Set task
Identify each line of the listing below that contains the word "farthest", and copy those lines.

Available data
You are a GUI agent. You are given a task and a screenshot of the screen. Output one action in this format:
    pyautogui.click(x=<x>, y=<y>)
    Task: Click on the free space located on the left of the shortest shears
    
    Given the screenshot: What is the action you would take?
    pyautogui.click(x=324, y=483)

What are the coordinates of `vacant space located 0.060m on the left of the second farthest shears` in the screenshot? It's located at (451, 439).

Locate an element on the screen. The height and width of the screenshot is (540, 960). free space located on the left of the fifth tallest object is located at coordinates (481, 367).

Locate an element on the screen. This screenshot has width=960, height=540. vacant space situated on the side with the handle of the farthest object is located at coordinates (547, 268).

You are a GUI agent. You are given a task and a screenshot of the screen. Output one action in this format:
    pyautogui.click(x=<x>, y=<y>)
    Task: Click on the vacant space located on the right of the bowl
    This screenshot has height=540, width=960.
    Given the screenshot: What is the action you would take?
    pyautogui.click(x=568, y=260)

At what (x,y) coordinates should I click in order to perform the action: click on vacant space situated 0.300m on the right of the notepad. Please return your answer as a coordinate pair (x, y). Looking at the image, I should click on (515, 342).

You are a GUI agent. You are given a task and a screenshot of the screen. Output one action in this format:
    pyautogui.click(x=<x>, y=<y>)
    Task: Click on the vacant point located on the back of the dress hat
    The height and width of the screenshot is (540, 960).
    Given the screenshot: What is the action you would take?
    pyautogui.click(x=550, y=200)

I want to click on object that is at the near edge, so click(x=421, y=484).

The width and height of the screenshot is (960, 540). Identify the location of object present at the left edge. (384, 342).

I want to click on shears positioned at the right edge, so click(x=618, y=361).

Solution for this problem
What are the coordinates of `vacant space located 0.060m on the left of the second farthest shears` in the screenshot? It's located at (451, 439).
Locate an element on the screen. This screenshot has width=960, height=540. vacant space situated on the side with the handle of the farthest object is located at coordinates (547, 268).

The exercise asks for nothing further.